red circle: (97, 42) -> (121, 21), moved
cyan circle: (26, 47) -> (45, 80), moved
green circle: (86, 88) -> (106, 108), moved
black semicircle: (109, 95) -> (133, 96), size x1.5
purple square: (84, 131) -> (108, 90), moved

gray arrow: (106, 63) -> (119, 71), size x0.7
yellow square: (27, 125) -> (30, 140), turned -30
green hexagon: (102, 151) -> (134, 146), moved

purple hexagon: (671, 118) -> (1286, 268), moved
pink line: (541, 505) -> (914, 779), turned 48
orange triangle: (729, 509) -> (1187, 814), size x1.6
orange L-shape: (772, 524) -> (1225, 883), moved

--

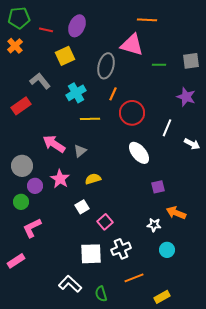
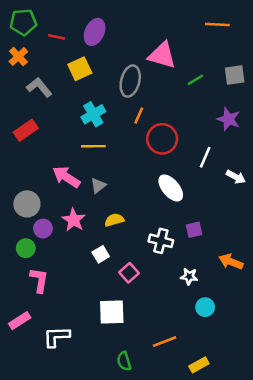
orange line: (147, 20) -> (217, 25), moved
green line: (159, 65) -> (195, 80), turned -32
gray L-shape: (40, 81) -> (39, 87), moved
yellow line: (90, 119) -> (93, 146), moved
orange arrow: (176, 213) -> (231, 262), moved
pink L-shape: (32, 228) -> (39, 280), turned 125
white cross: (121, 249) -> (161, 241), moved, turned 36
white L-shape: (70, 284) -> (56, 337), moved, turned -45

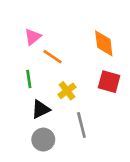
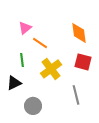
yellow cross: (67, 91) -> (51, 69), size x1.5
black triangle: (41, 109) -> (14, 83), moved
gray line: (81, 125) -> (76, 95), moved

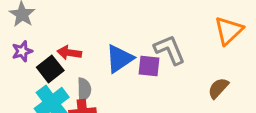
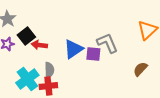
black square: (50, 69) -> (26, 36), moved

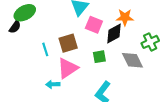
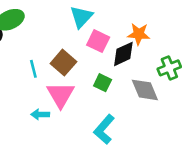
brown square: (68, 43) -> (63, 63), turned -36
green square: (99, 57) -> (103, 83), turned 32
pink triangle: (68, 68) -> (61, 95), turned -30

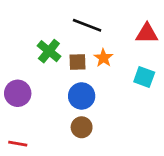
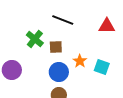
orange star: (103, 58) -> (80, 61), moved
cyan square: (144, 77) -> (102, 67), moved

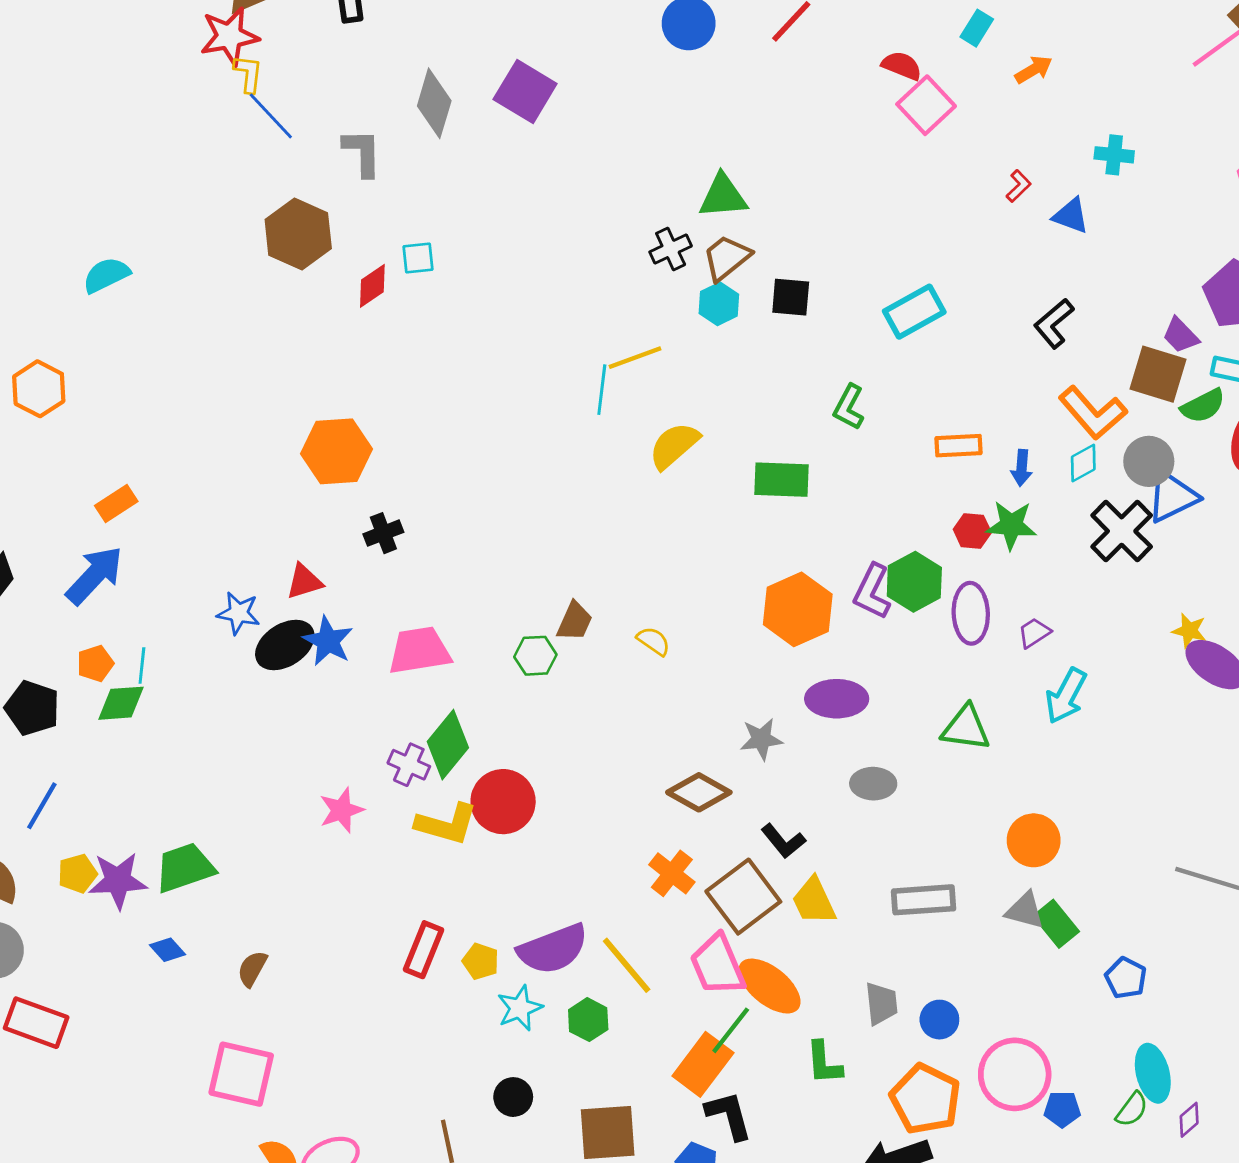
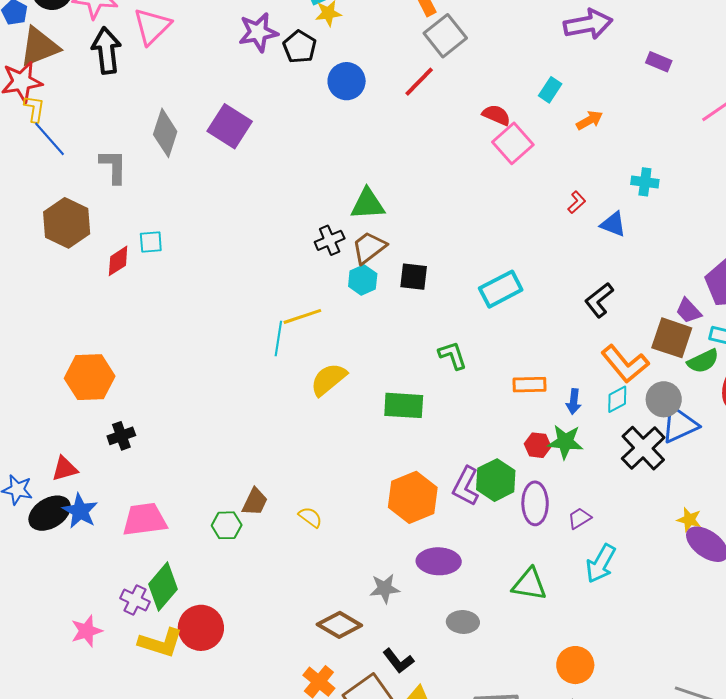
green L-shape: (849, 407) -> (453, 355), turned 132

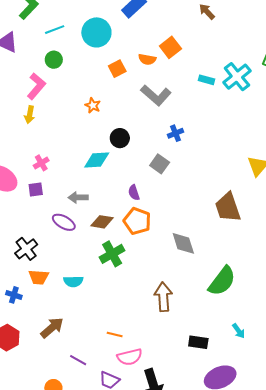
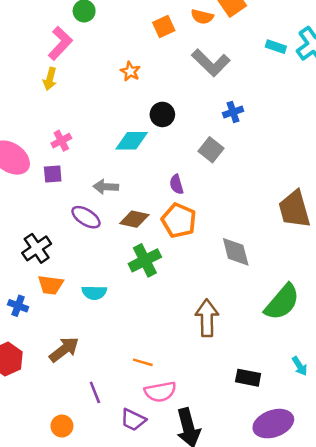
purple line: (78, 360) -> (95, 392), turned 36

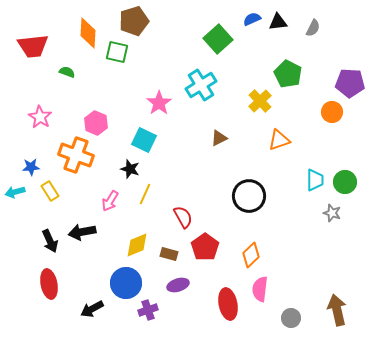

---

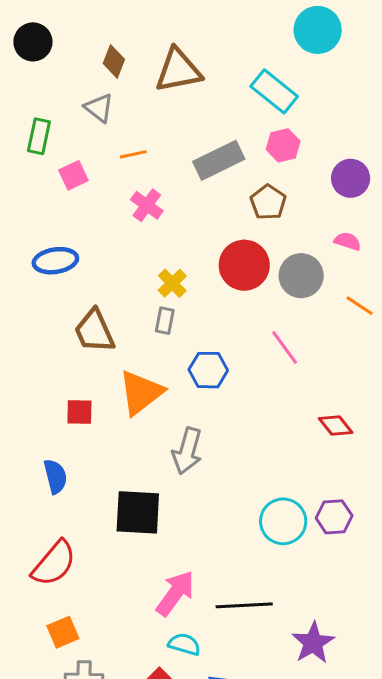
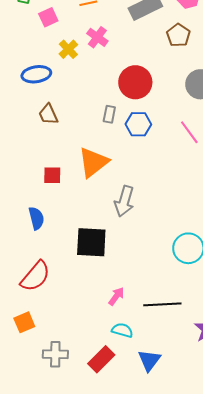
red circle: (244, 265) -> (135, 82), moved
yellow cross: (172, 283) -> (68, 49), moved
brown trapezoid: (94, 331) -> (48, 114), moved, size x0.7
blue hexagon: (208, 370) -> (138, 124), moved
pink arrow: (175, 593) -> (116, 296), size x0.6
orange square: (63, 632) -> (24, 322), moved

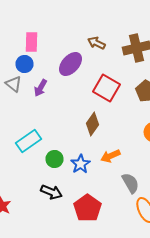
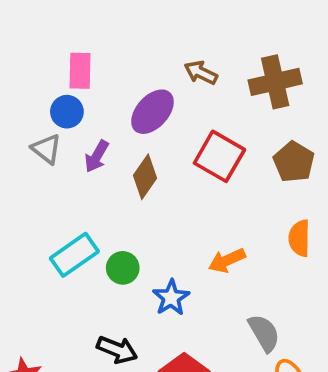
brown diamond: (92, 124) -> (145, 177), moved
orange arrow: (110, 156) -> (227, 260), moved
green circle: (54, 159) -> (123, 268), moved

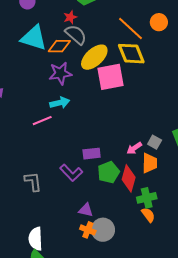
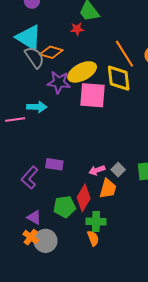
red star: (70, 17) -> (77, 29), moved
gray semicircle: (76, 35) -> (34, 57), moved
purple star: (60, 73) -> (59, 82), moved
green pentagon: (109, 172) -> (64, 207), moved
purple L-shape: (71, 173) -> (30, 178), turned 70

**EXERCISE GOAL**
Starting at the line above that holds "gray arrow: (106, 63) -> (119, 71), size x0.7" and ending at the line that holds "orange L-shape: (772, 524)", transcribe each line exactly and include no other lines.

**RESPONSE**
gray arrow: (106, 63) -> (119, 71), size x0.7
yellow square: (27, 125) -> (30, 140), turned -30
green hexagon: (102, 151) -> (134, 146), moved

purple hexagon: (671, 118) -> (1286, 268), moved
pink line: (541, 505) -> (914, 779), turned 48
orange triangle: (729, 509) -> (1187, 814), size x1.6
orange L-shape: (772, 524) -> (1225, 883), moved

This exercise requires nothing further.